• **Task objective**
Every line from the first record below down to the line that includes "(59, 436) = (653, 491): none" must be reproduced exactly; the pictures are not.

• **Records supplied**
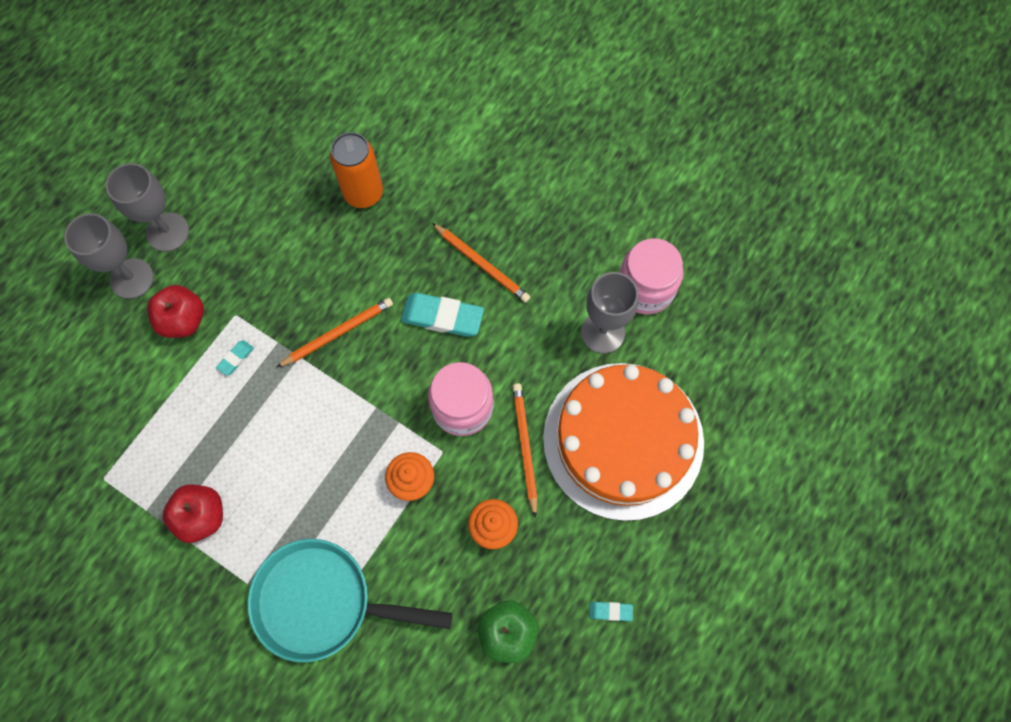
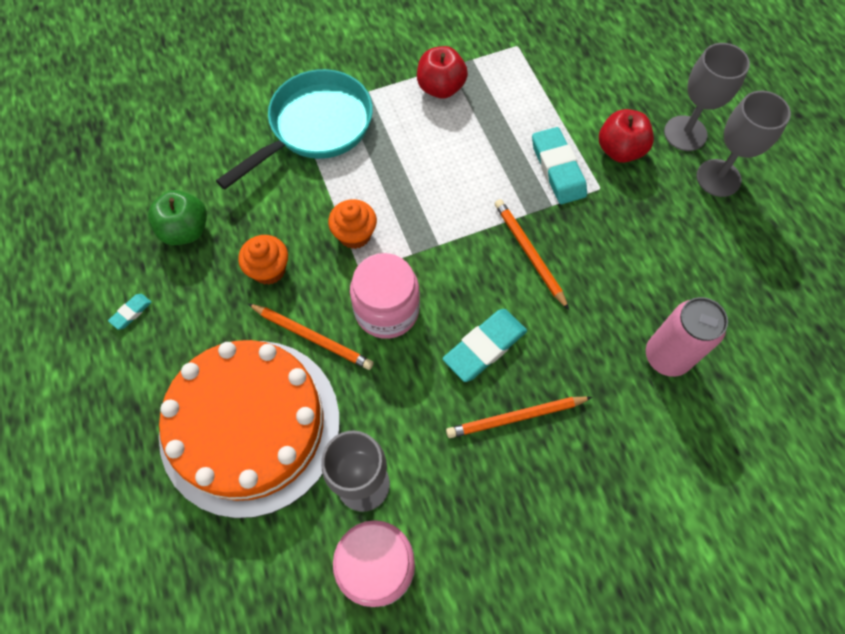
camera: 125 degrees right, 5 degrees down
(236, 358) = (557, 169): turquoise eraser -> turquoise eraser, size x2.08
(337, 333) = (529, 253): orange pencil -> orange pencil turned 150 degrees clockwise
(363, 193) = (666, 356): orange can -> pink can

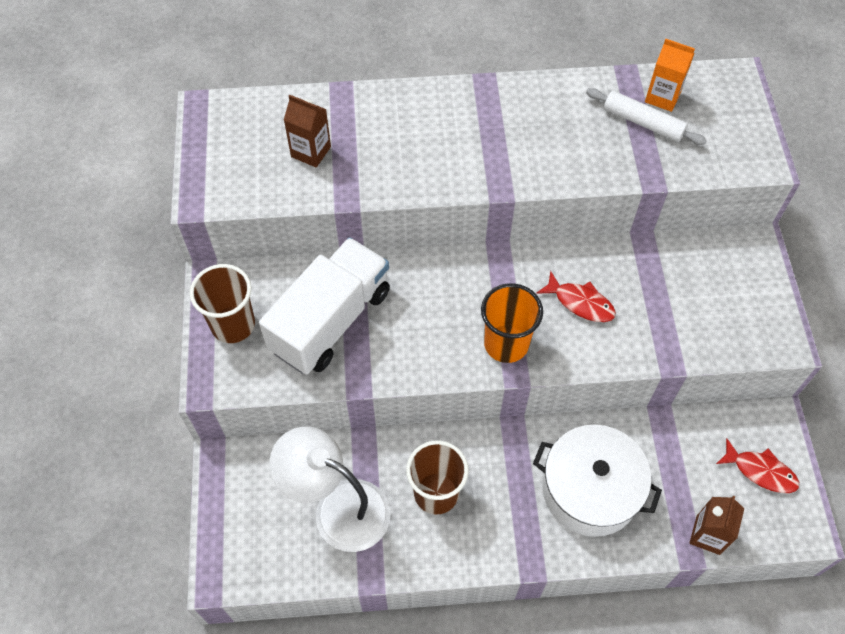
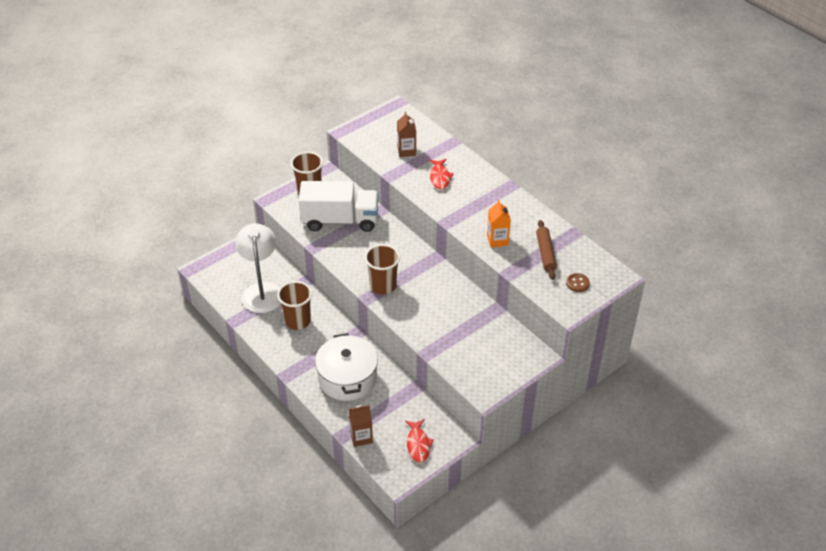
camera: 55 degrees right, 15 degrees down
(506, 344) = (383, 286): orange cup -> brown cup
(580, 303) = (432, 302): red fish -> red fish (440, 177)
(643, 122) = (545, 253): white rolling pin -> brown rolling pin
(662, 97) = (571, 253): orange carton -> orange carton (497, 240)
(721, 123) = (577, 283): none -> brown button

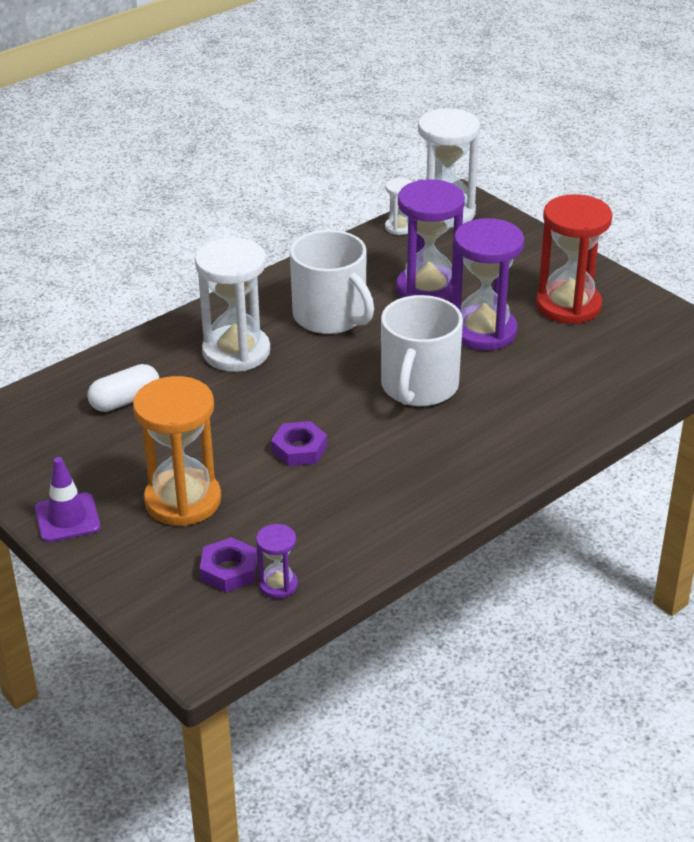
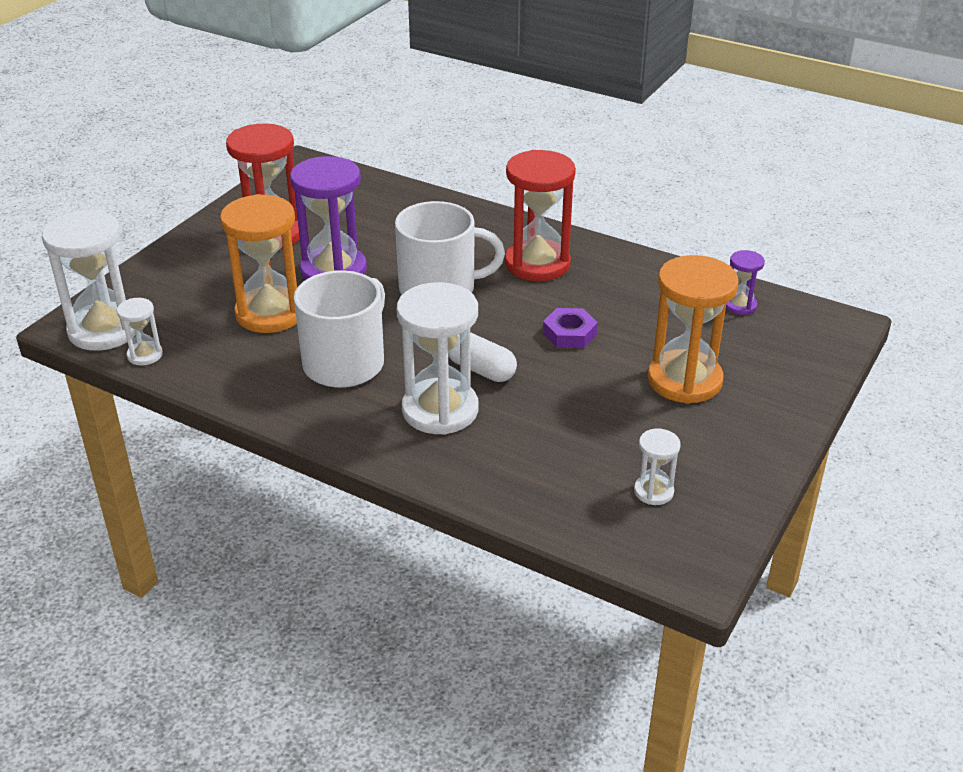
camera: 110 degrees left, 0 degrees up
(59, 436) = (653, 491): none -> white hourglass
(67, 518) = (761, 442): purple traffic cone -> none
(125, 401) = (567, 463): white capsule -> white capsule (481, 370)
(229, 570) = (745, 333): purple nut -> none
(428, 289) = (270, 313): purple hourglass -> orange hourglass
(434, 460) = (537, 264): none -> red hourglass

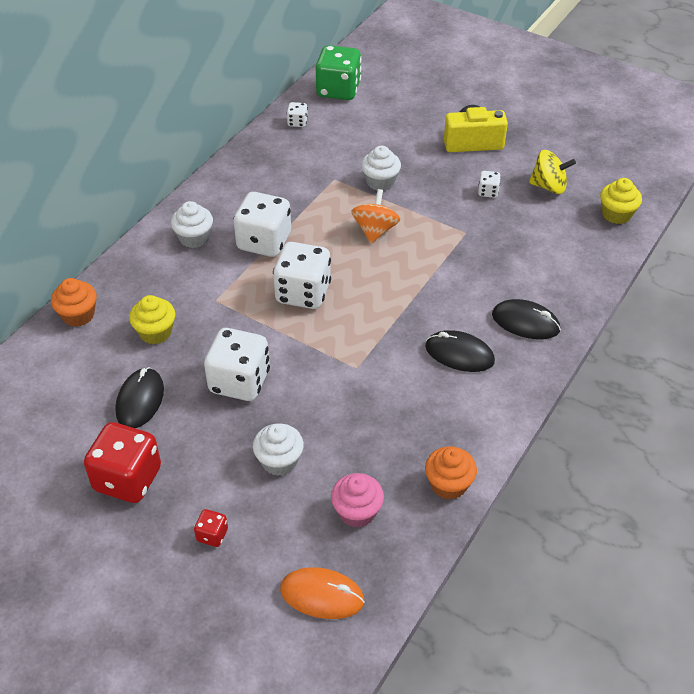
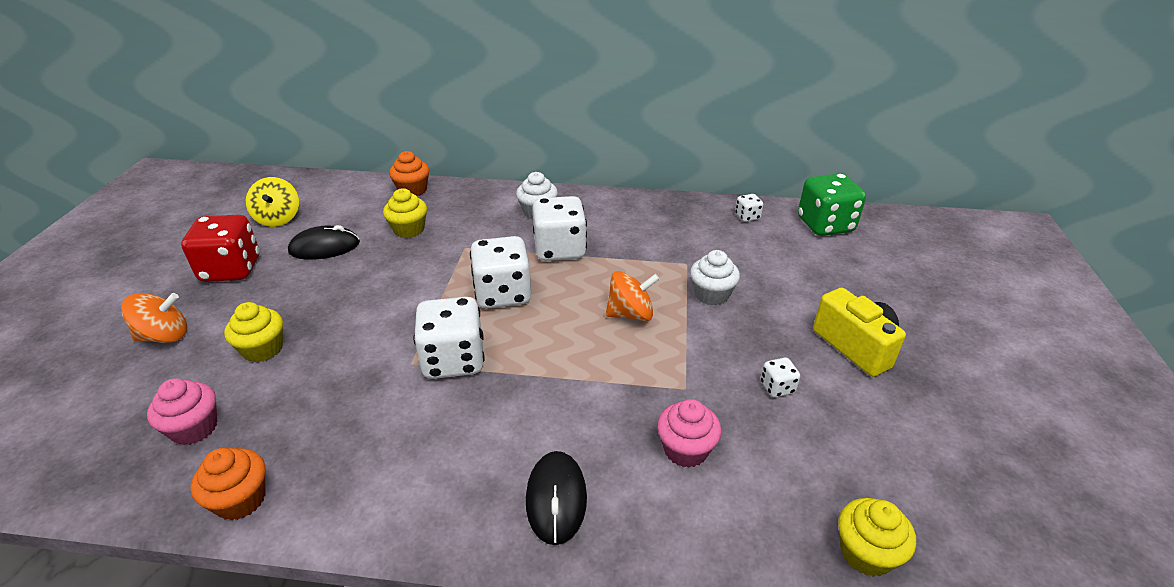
camera: 65 degrees right, 10 degrees down
(212, 535) = (164, 336): red dice -> orange spinning top
(239, 381) = (364, 292): white dice -> white dice (454, 360)
(279, 461) = (263, 349): white cupcake -> yellow cupcake
(322, 595) = (76, 436): orange mouse -> none
(459, 354) = (466, 445): black mouse -> none
(516, 252) = (685, 449): none -> pink cupcake
(549, 186) = (848, 447): yellow spinning top -> yellow spinning top (278, 218)

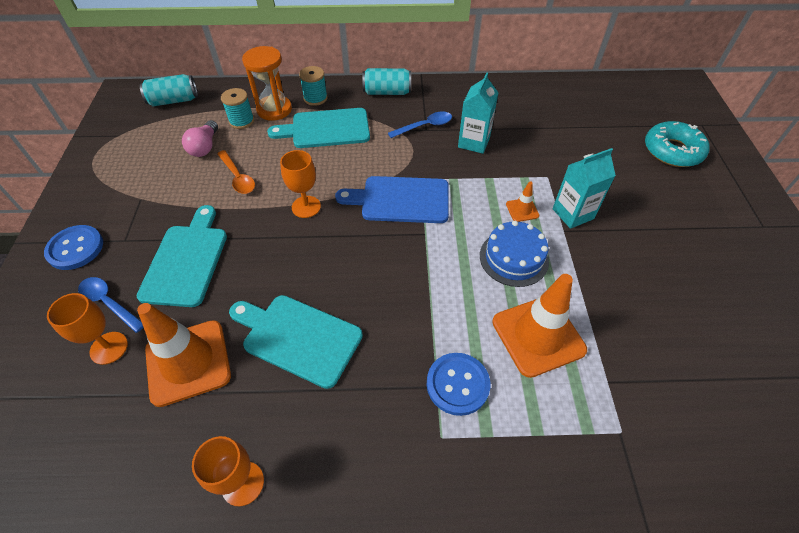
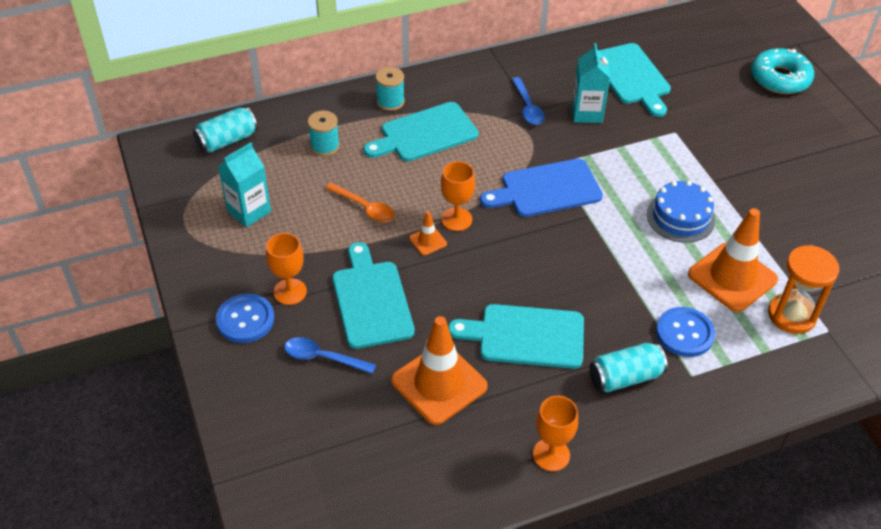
camera: 20 degrees left, 5 degrees down
(109, 348) = (354, 394): orange goblet -> orange goblet (290, 292)
(205, 147) = (304, 184): pink light bulb -> none
(274, 110) = (353, 125): orange hourglass -> orange hourglass (791, 315)
(387, 92) = (465, 77): turquoise can -> turquoise can (625, 377)
(425, 126) = (527, 107): blue spoon -> blue spoon turned 120 degrees clockwise
(522, 210) = (667, 170): orange traffic cone -> orange traffic cone (428, 241)
(530, 121) = (631, 77): none -> turquoise cutting board
(573, 214) = (714, 163): turquoise carton -> turquoise carton (249, 211)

• **Solution for this task**
camera: 125 degrees right, 5 degrees down
(236, 358) = (557, 169): turquoise eraser -> turquoise eraser, size x2.08
(337, 333) = (529, 253): orange pencil -> orange pencil turned 150 degrees clockwise
(363, 193) = (666, 356): orange can -> pink can

camera: 55 degrees right, 15 degrees down
(506, 344) = (383, 286): orange cup -> brown cup
(580, 303) = (432, 302): red fish -> red fish (440, 177)
(643, 122) = (545, 253): white rolling pin -> brown rolling pin
(662, 97) = (571, 253): orange carton -> orange carton (497, 240)
(721, 123) = (577, 283): none -> brown button

camera: 110 degrees left, 0 degrees up
(59, 436) = (653, 491): none -> white hourglass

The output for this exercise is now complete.